● PROBLEM STATEMENT
Transcribe every entry word for word. Skip the pictures.

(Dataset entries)
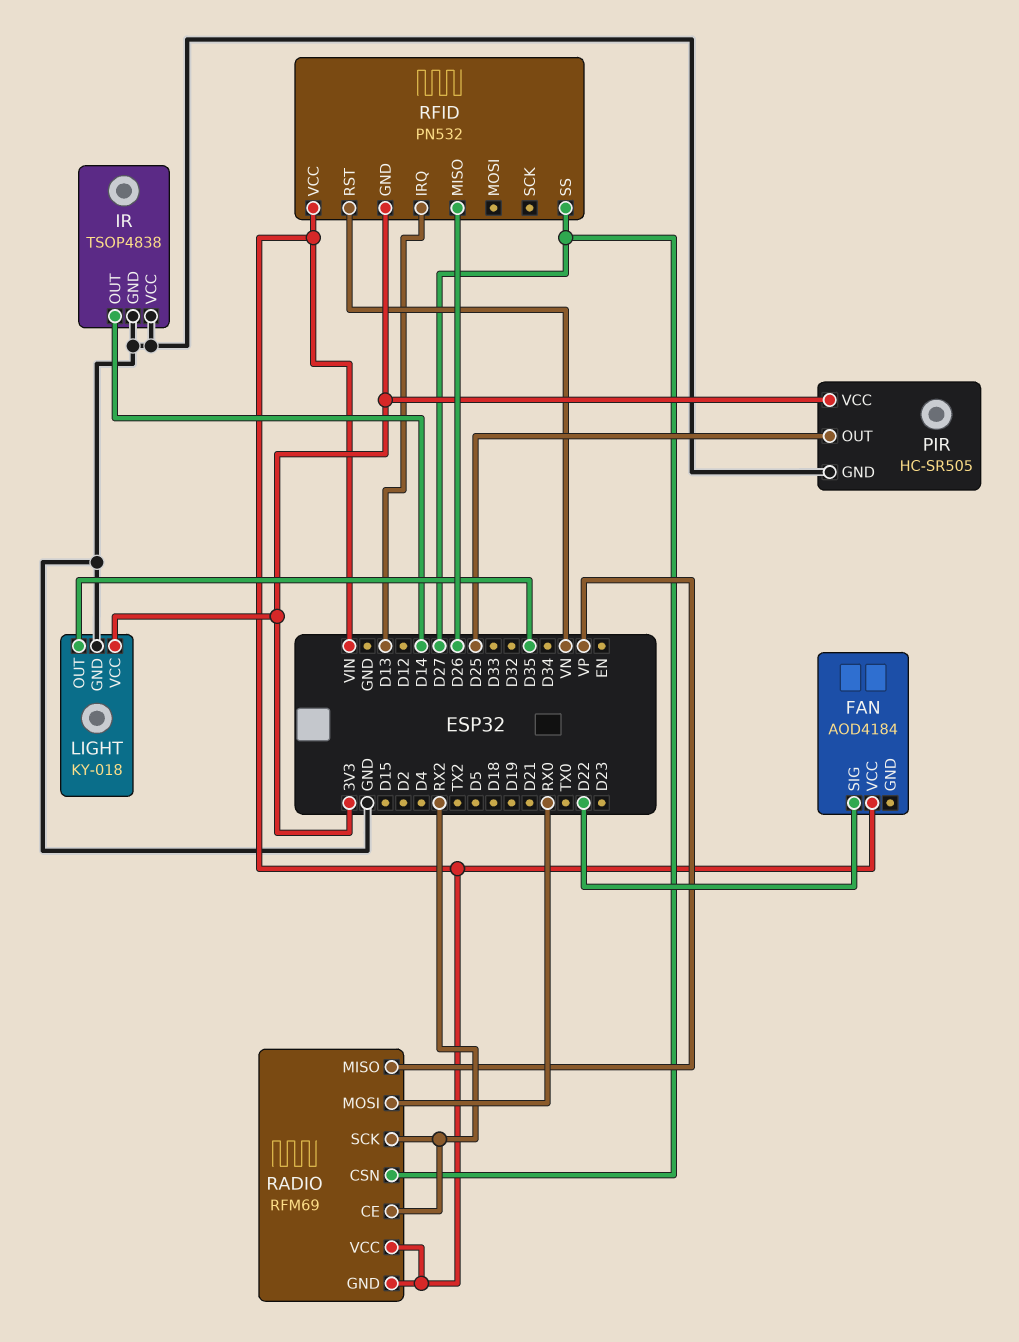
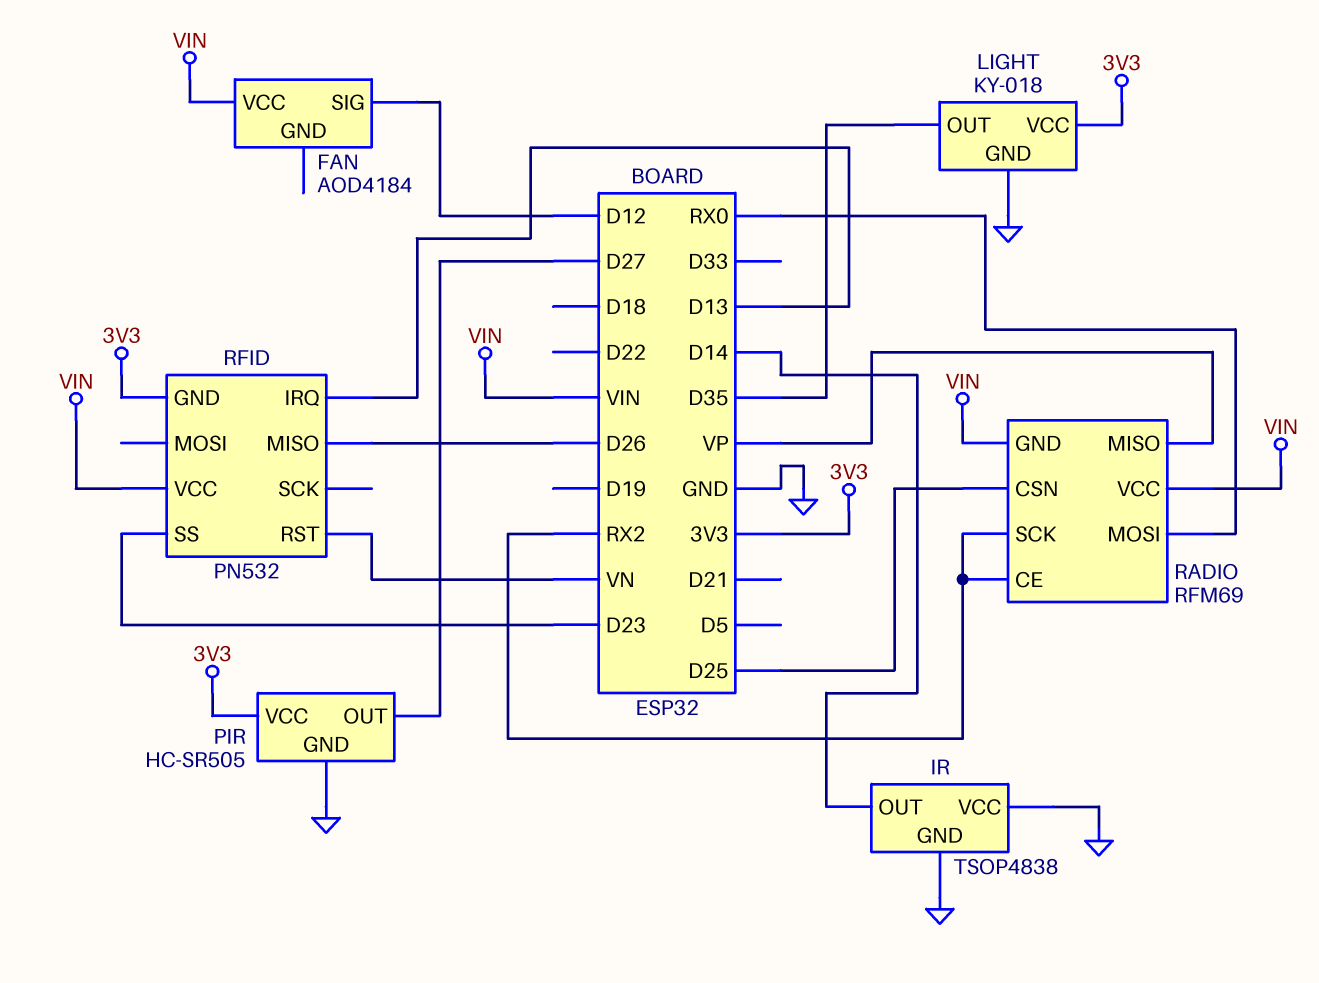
FAN pin SIG: D22 -> D12
PIR pin OUT: D25 -> D27
RADIO pin CSN: D27 -> D25
RFID pin SS: D27 -> D23

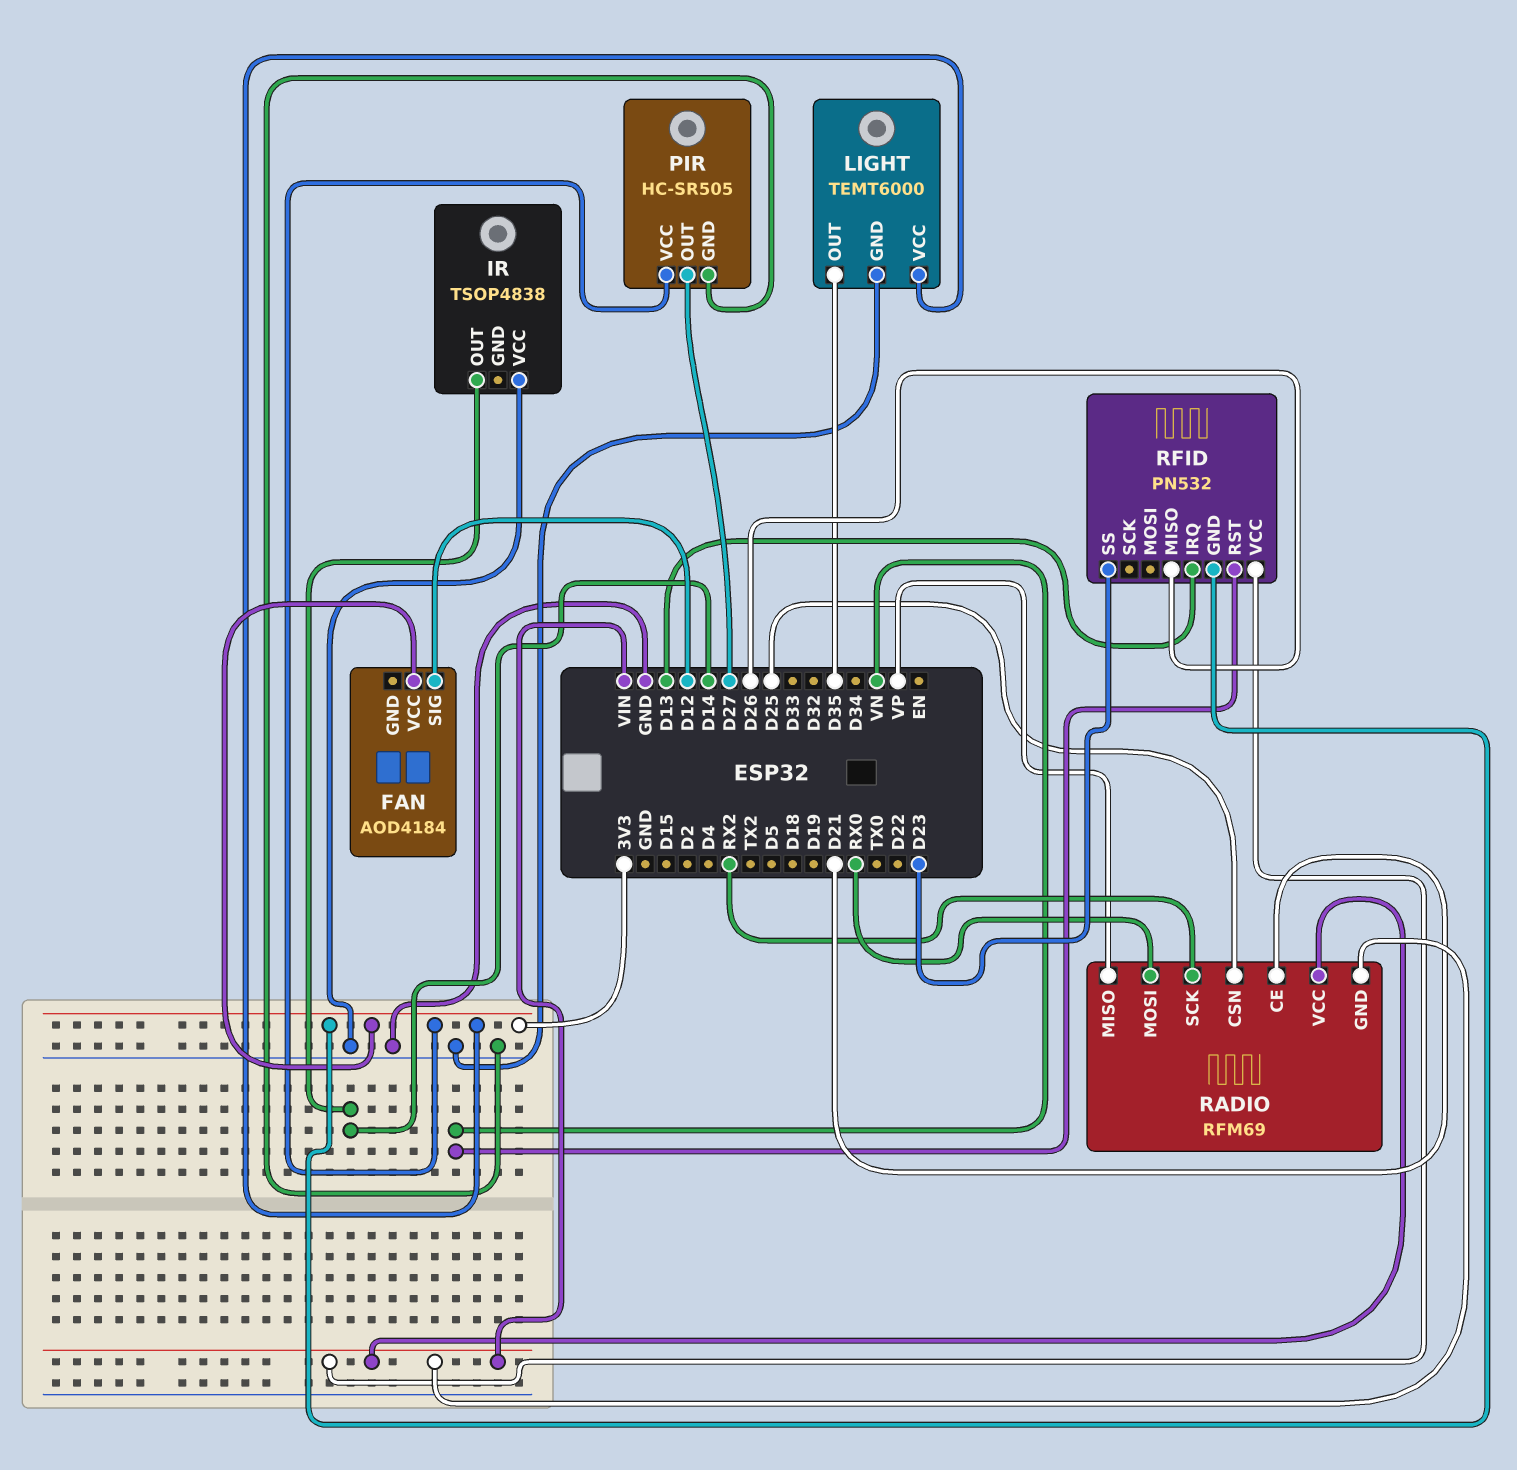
FAN pin VCC: VIN -> 3V3
IR pin GND: GND -> none
LIGHT: KY-018 -> TEMT6000
RADIO pin CE: RX2 -> D21

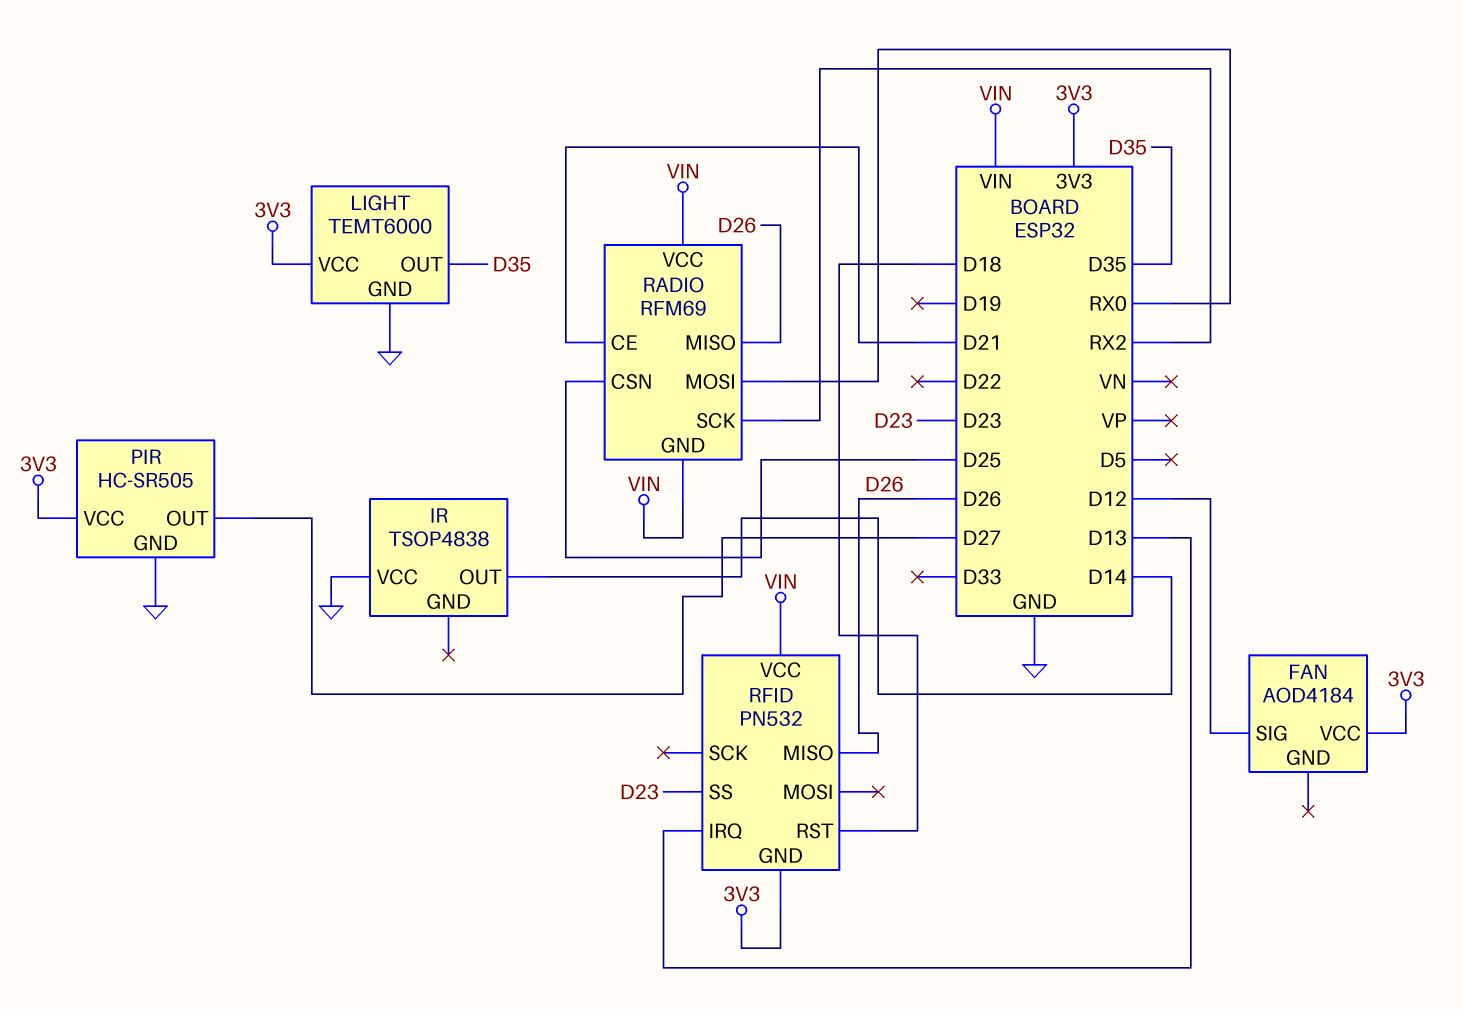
RADIO pin MISO: VP -> D26
RFID pin RST: VN -> D18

● THE ANSWER
FAN pin SIG: D22 -> D12
PIR pin OUT: D25 -> D27
RADIO pin CSN: D27 -> D25
RFID pin SS: D27 -> D23

FAN pin VCC: VIN -> 3V3
IR pin GND: GND -> none
LIGHT: KY-018 -> TEMT6000
RADIO pin CE: RX2 -> D21

RADIO pin MISO: VP -> D26
RFID pin RST: VN -> D18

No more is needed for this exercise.